Problem: Go over the entries below line by line, copying each one that contains the word "turquoise".

Records drawn from a dataset:
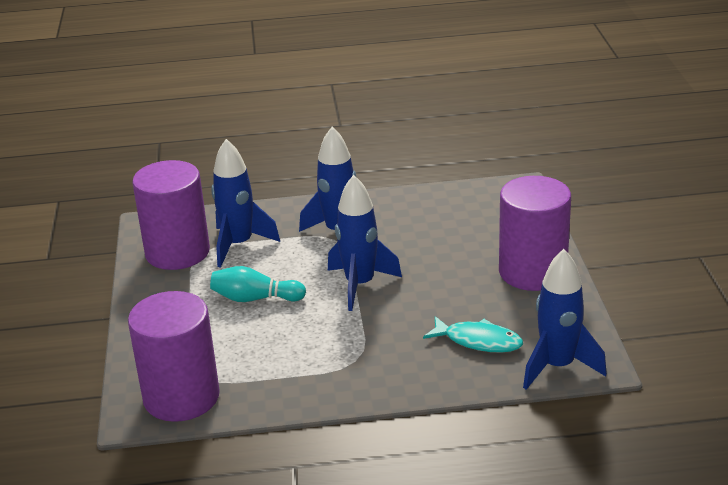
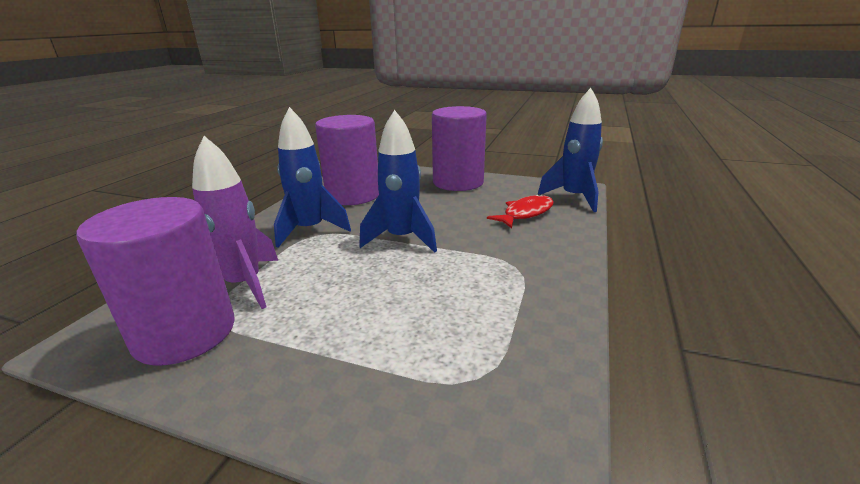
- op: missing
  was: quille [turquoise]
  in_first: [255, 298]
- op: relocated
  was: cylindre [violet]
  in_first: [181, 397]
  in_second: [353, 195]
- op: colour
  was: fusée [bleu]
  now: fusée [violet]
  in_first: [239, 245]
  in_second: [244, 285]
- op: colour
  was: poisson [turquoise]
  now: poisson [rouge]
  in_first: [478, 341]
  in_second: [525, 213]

Task output:
  was: quille [turquoise]
  was: poisson [turquoise]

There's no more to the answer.